TASK DIRECTIONS » Would you copy exactly the lines in the data below from the one that has "U2 pin EN: VRAW -> -5V" through the one that has "C10: 2.2uF (GND, VTH) -> 2.2uF (U4/in+, VTH)", dropping any pictures?

### AVAILABLE DATA

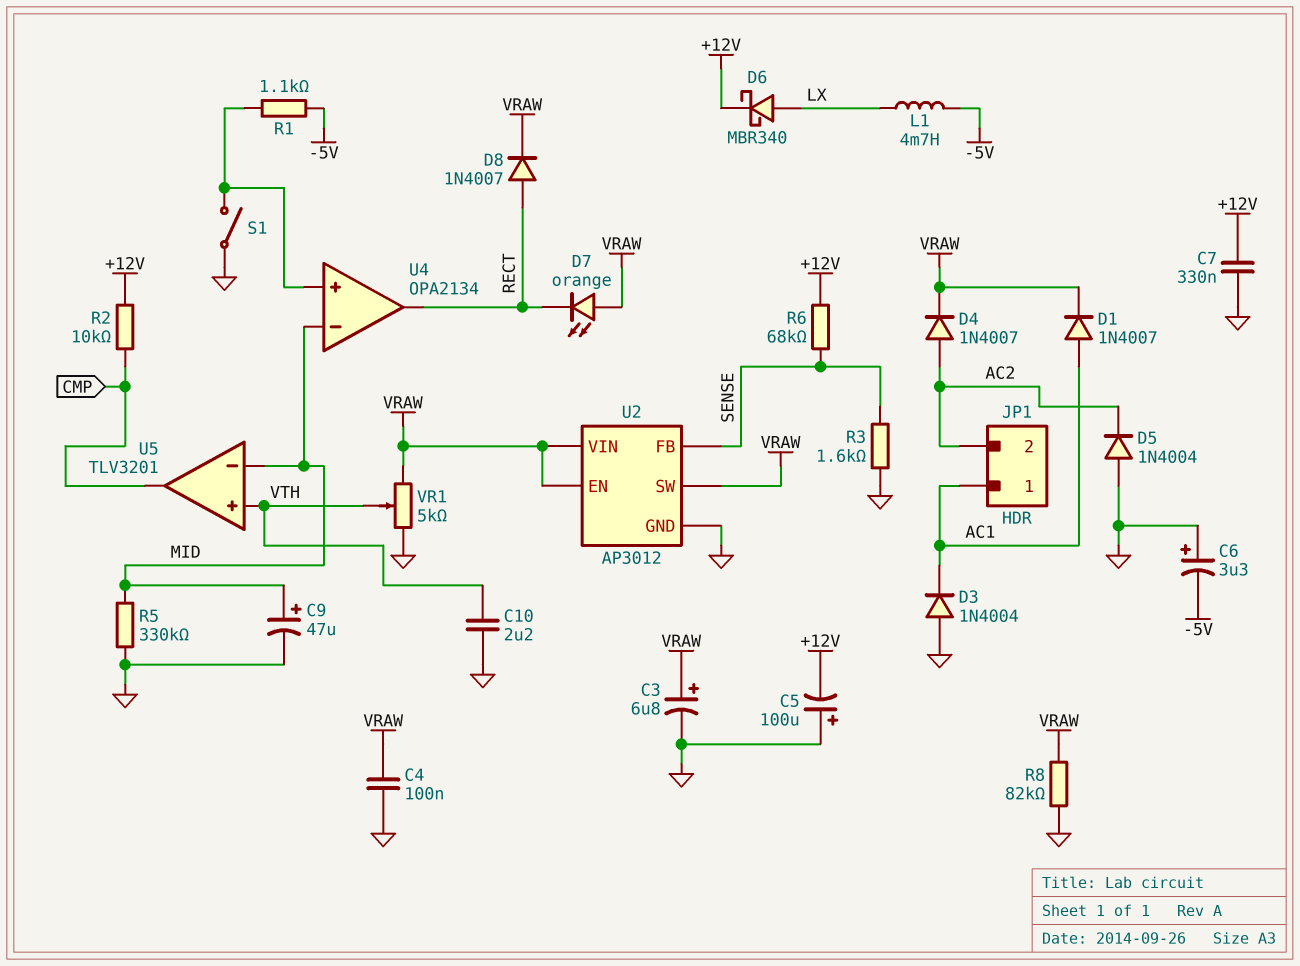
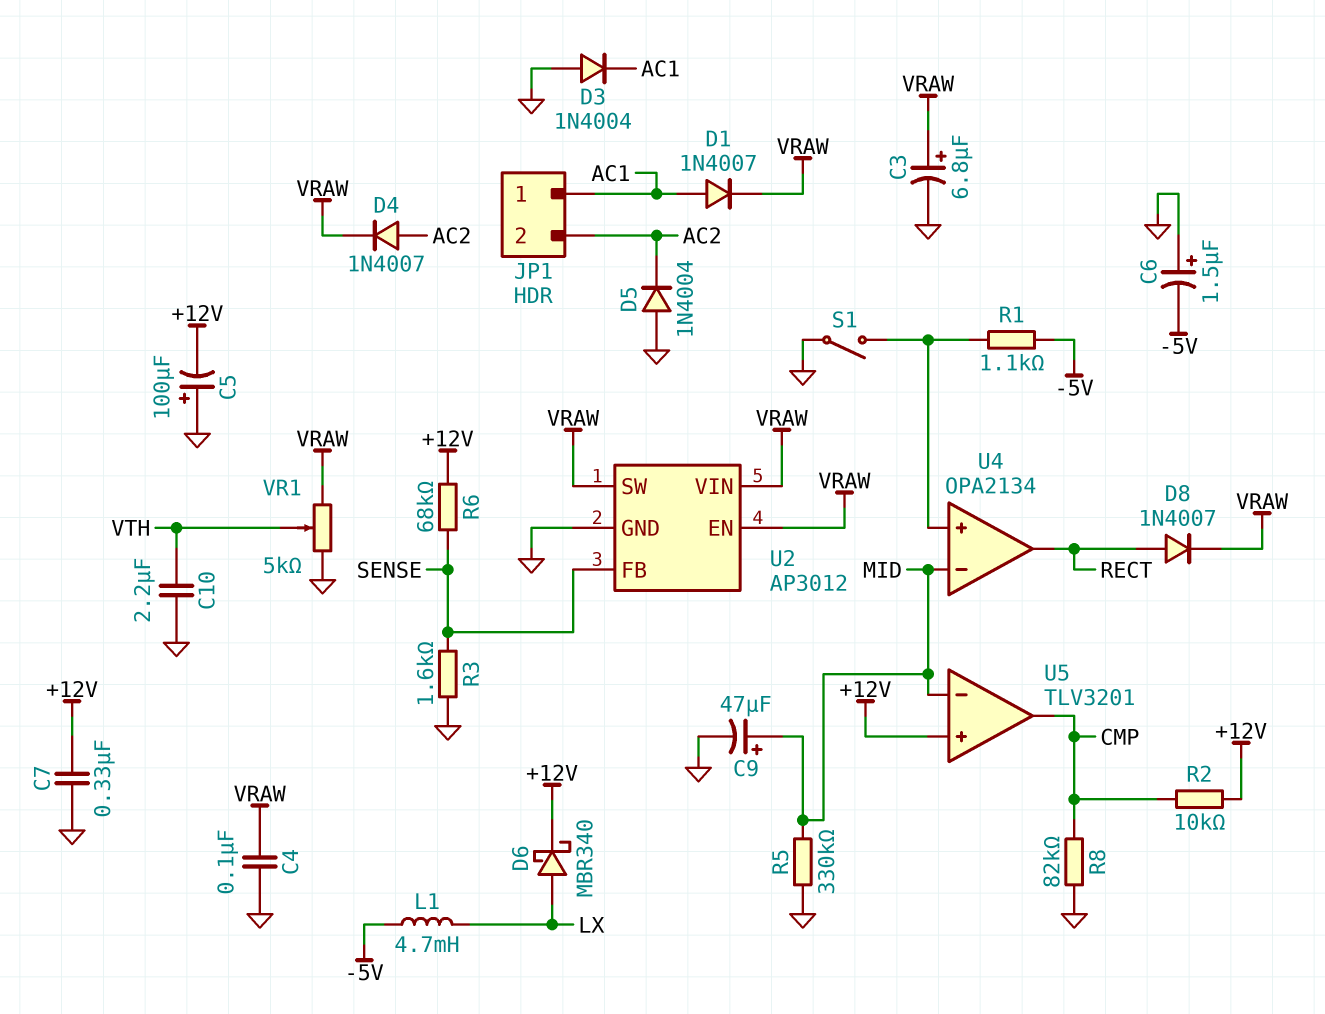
C6: 3.3uF (plus GND, minus -5V) -> 1.5uF (plus GND, minus -5V)
D7: LED orange (A VRAW, K RECT) -> none
R8: 82k (GND, VRAW) -> 82k (CMP, GND)
U5 pin in+: VTH -> +12V

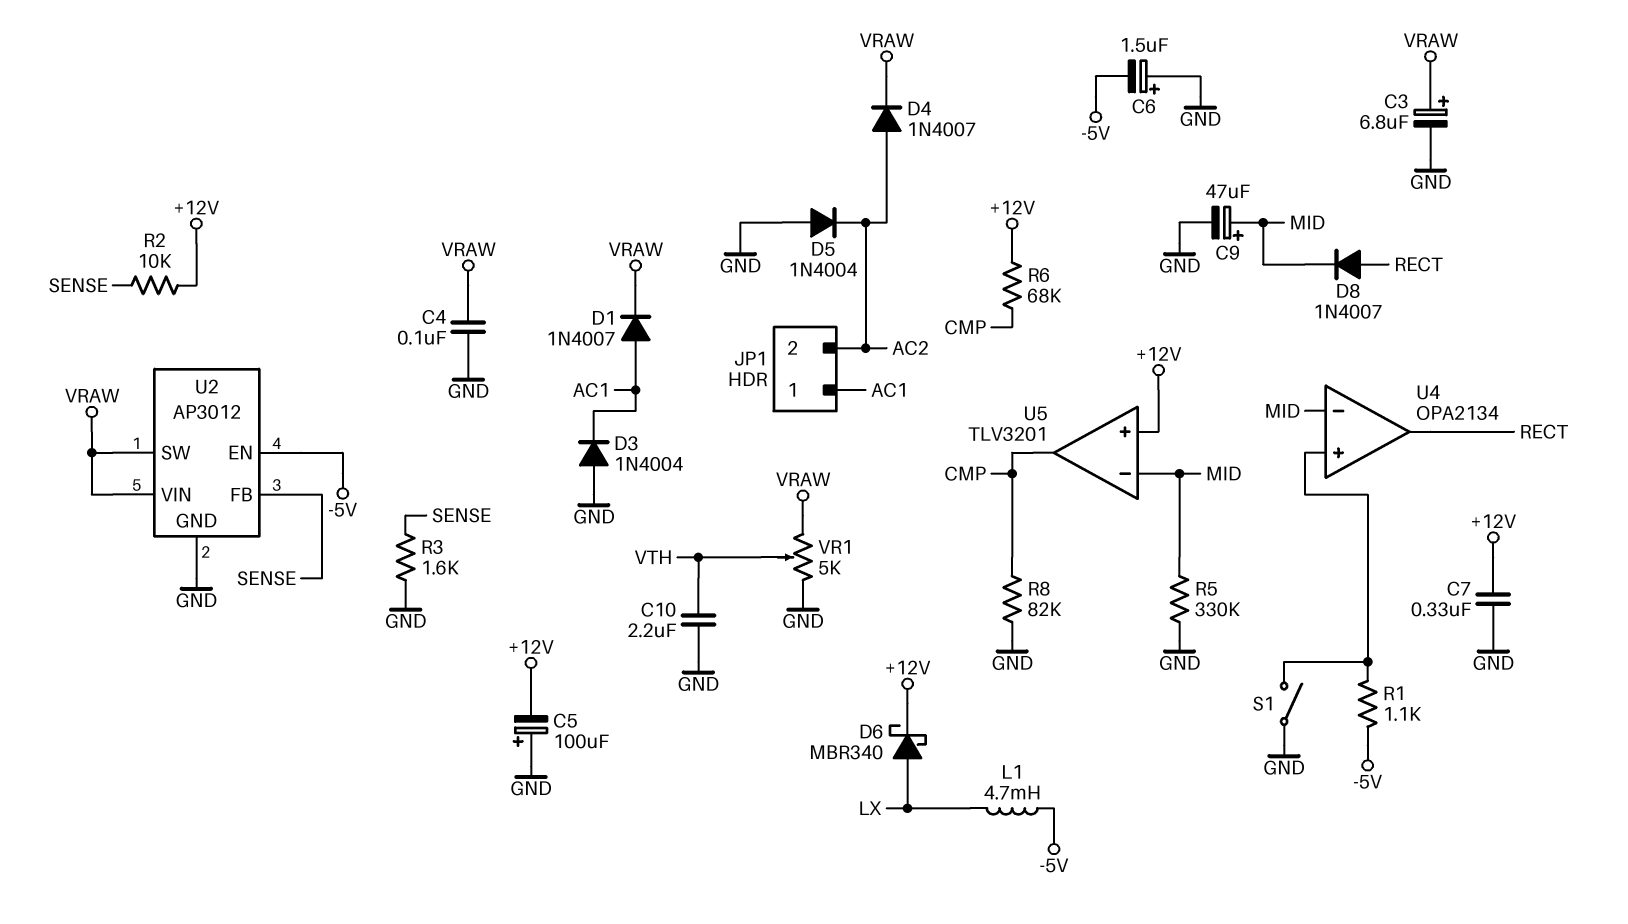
D8: diode 1N4007 (A RECT, K VRAW) -> diode 1N4007 (A RECT, K MID)
R2: 10k (+12V, CMP) -> 10k (+12V, SENSE)
R6: 68k (+12V, SENSE) -> 68k (+12V, CMP)
U2 pin EN: VRAW -> -5V

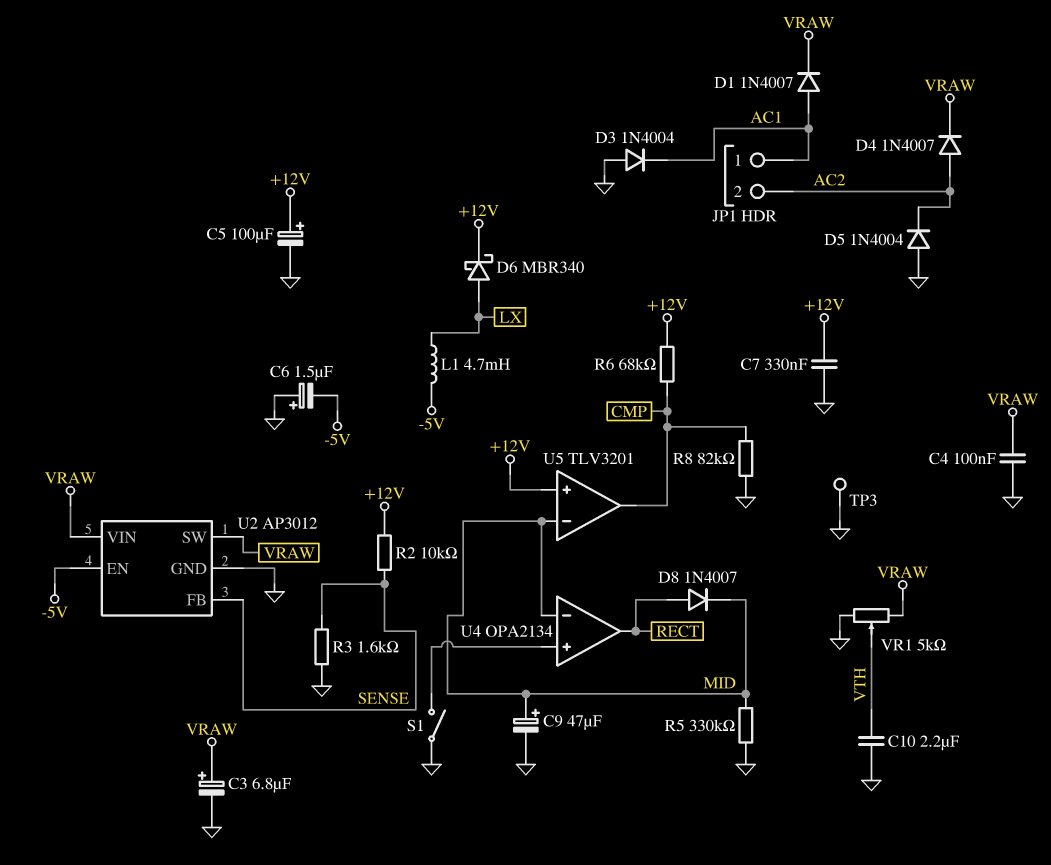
C5: 100uF (plus GND, minus +12V) -> 100uF (plus +12V, minus GND)
R1: 1.1k (-5V, U4/in+) -> none
TP3: none -> test point (GND)

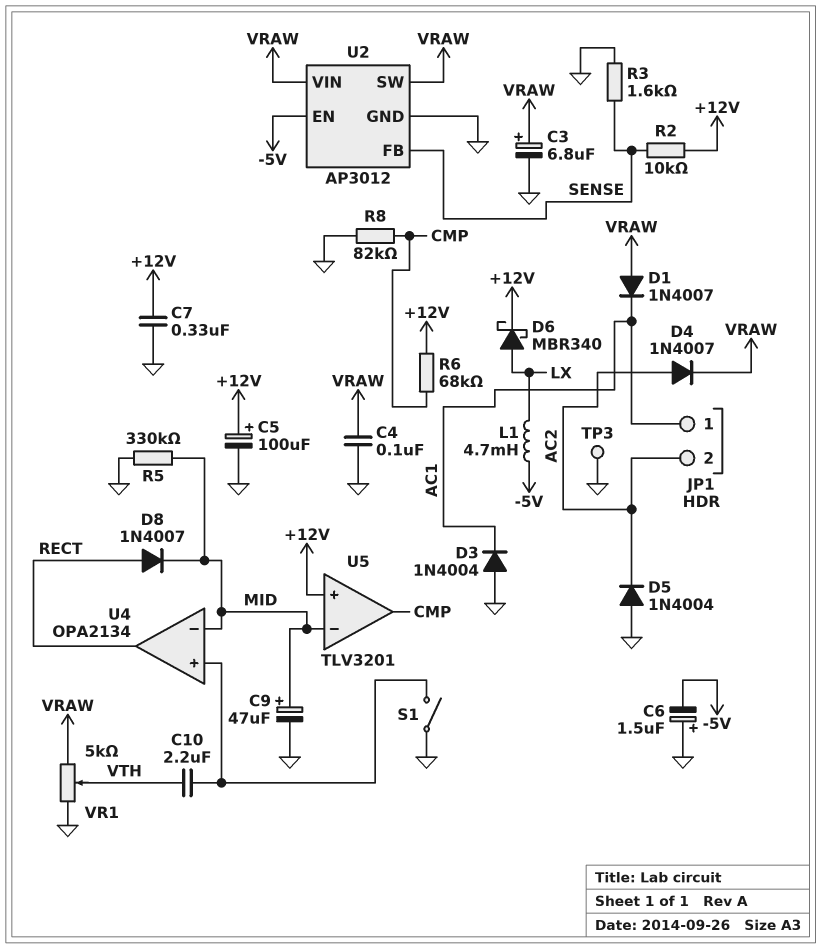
C10: 2.2uF (GND, VTH) -> 2.2uF (U4/in+, VTH)
D1: diode 1N4007 (A AC1, K VRAW) -> diode 1N4007 (A VRAW, K AC1)

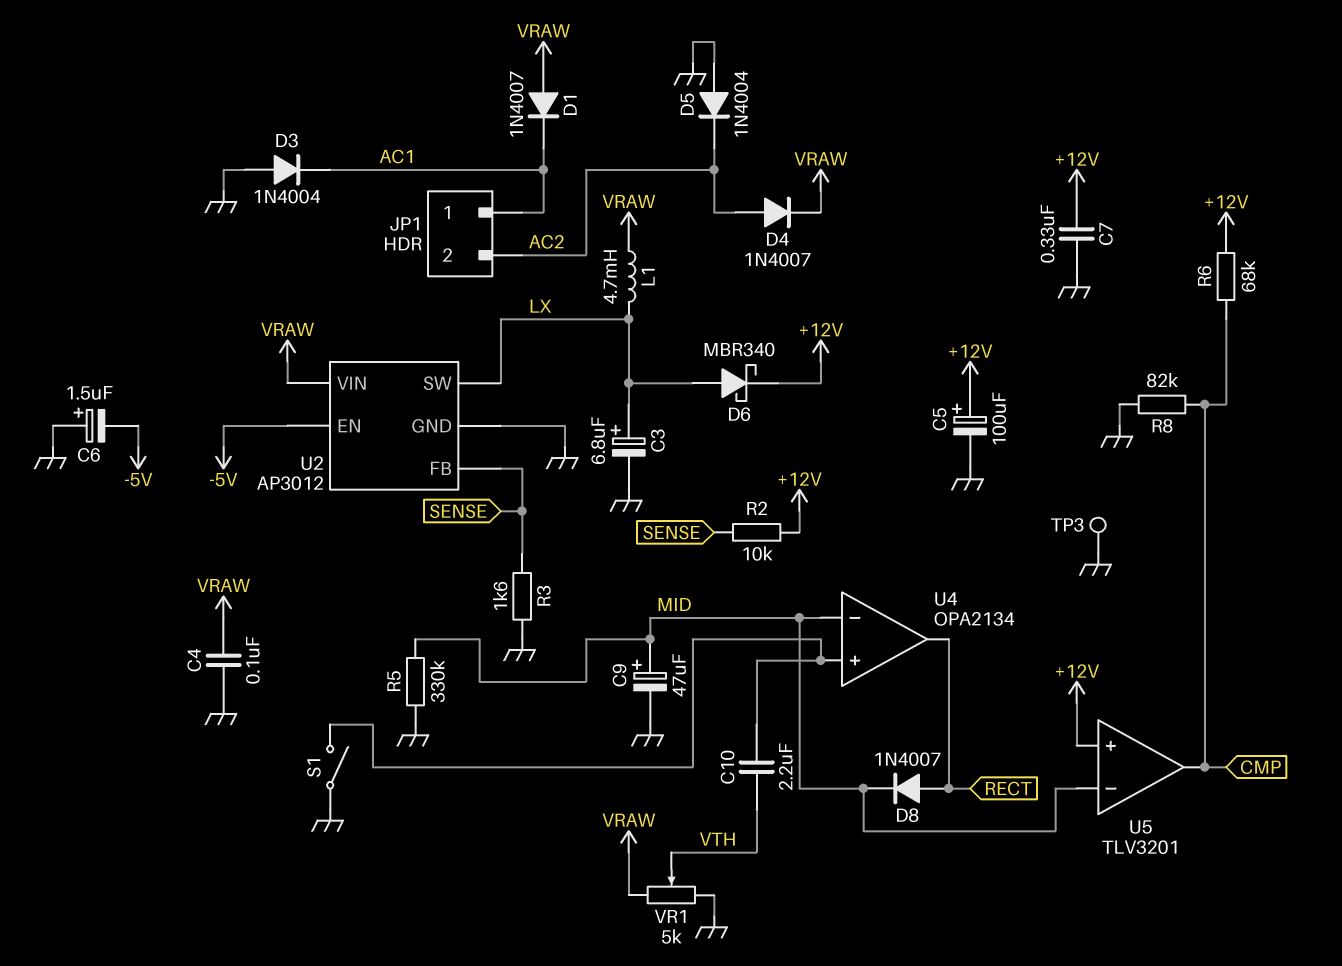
C3: 6.8uF (plus VRAW, minus GND) -> 6.8uF (plus LX, minus GND)
L1: 4.7mH (-5V, LX) -> 4.7mH (LX, VRAW)
U2 pin SW: VRAW -> LX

######

RESULT OF THE TASK »
U2 pin EN: VRAW -> -5V

C5: 100uF (plus GND, minus +12V) -> 100uF (plus +12V, minus GND)
R1: 1.1k (-5V, U4/in+) -> none
TP3: none -> test point (GND)

C10: 2.2uF (GND, VTH) -> 2.2uF (U4/in+, VTH)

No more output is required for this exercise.